▸ **Brief**:
Transcribe exactly, and only, the lines running from the one with "MATRIX3 pin VCC: VIN -> 5V" to the end of the entries below, both included, without any pictures.

▸ **Excerpted data**:
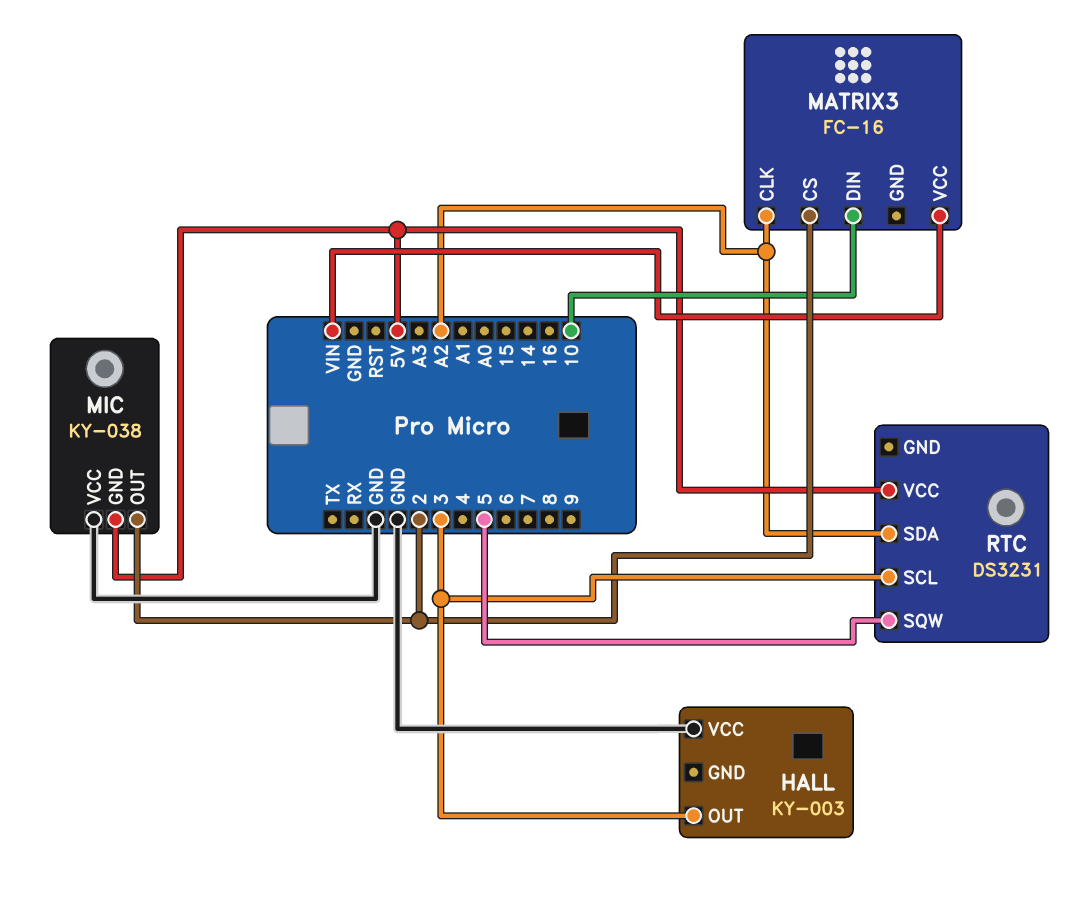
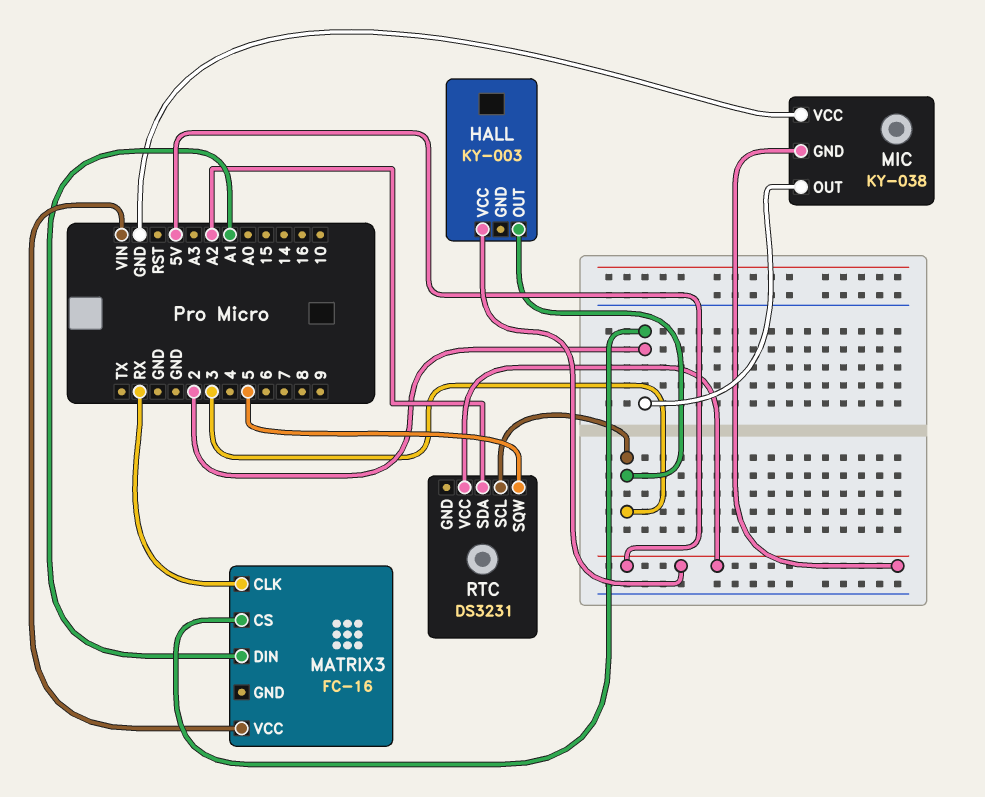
HALL pin VCC: GND -> 5V
MATRIX3 pin CLK: A2 -> RX
MATRIX3 pin DIN: 10 -> A1

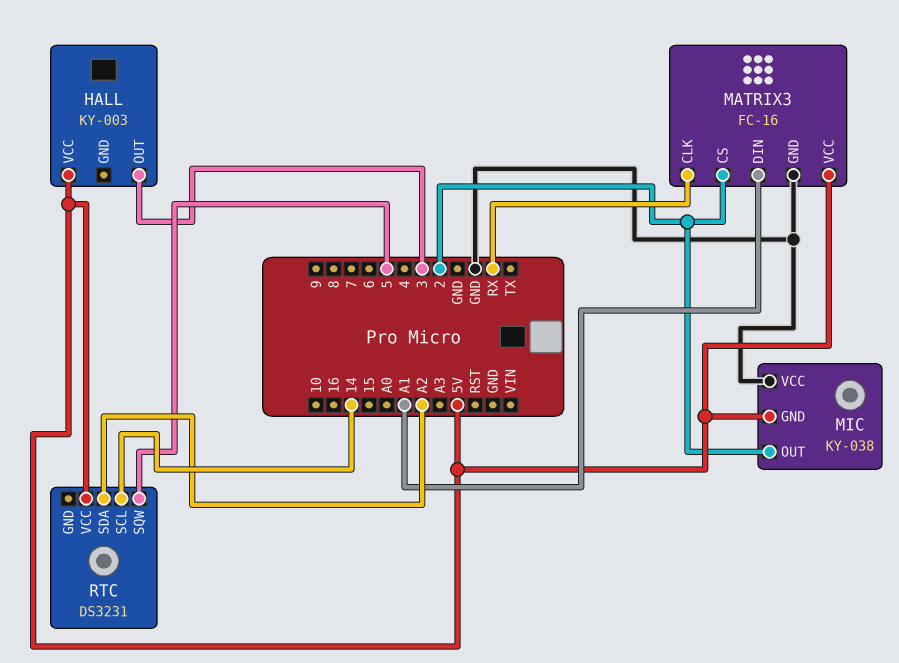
MATRIX3 pin GND: none -> GND
MATRIX3 pin VCC: VIN -> 5V
RTC pin SCL: 3 -> 14

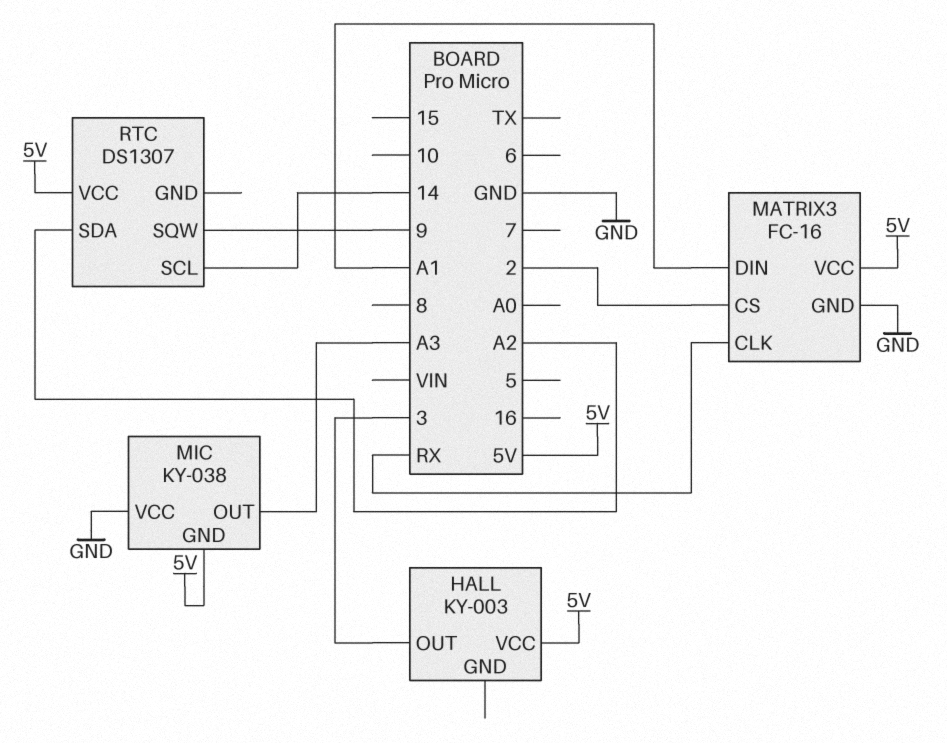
MIC pin OUT: 2 -> A3
RTC: DS3231 -> DS1307
RTC pin SQW: 5 -> 9

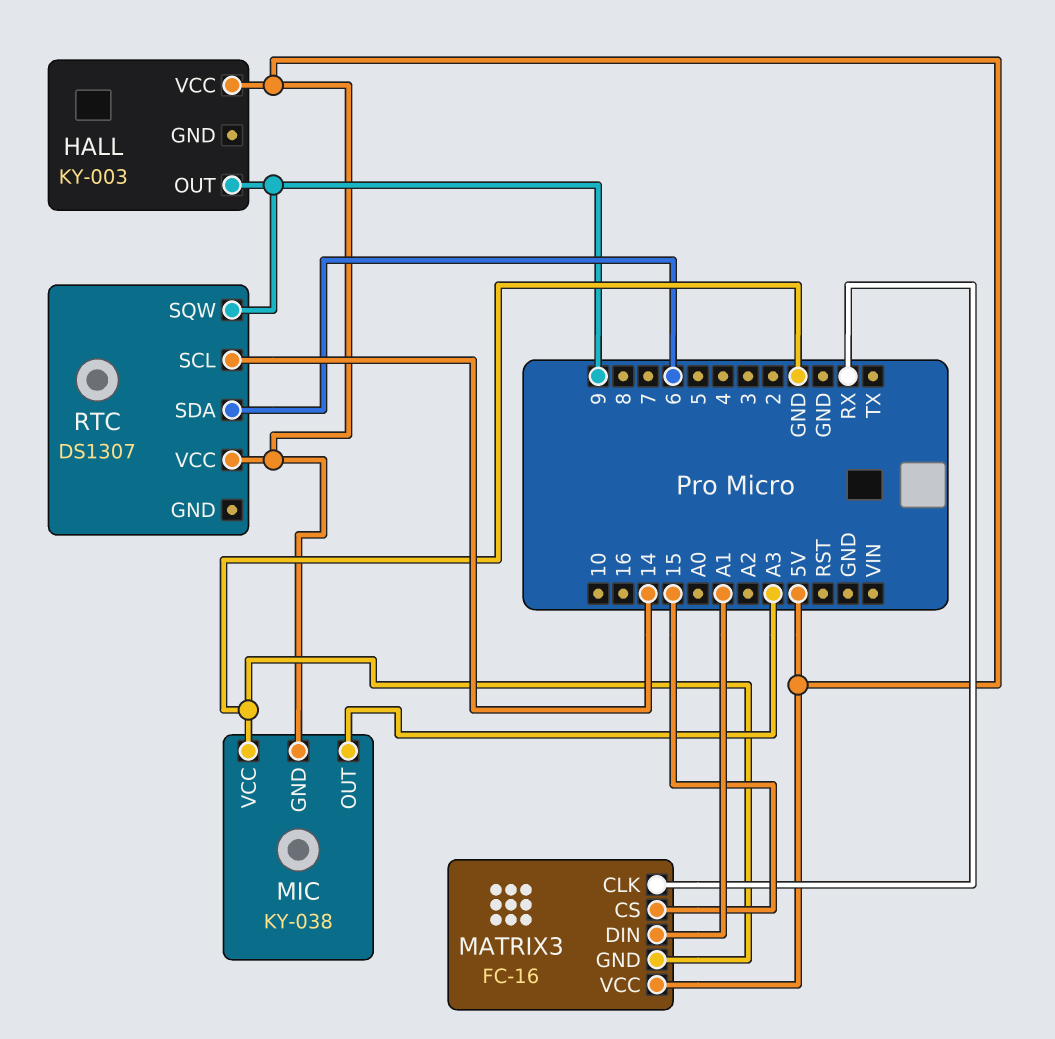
HALL pin OUT: 3 -> 9
MATRIX3 pin CS: 2 -> 15
RTC pin SDA: A2 -> 6

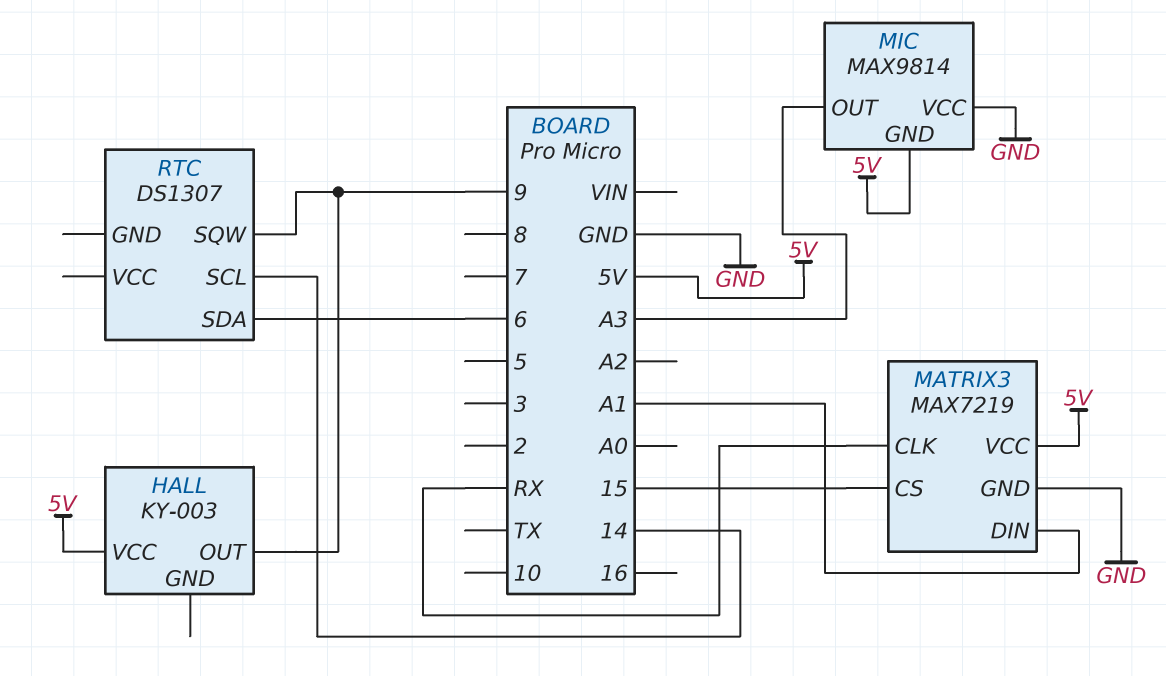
MATRIX3: FC-16 -> MAX7219
MIC: KY-038 -> MAX9814
RTC pin VCC: 5V -> none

▸ **Expected answer**:
MATRIX3 pin VCC: VIN -> 5V
RTC pin SCL: 3 -> 14

MIC pin OUT: 2 -> A3
RTC: DS3231 -> DS1307
RTC pin SQW: 5 -> 9

HALL pin OUT: 3 -> 9
MATRIX3 pin CS: 2 -> 15
RTC pin SDA: A2 -> 6

MATRIX3: FC-16 -> MAX7219
MIC: KY-038 -> MAX9814
RTC pin VCC: 5V -> none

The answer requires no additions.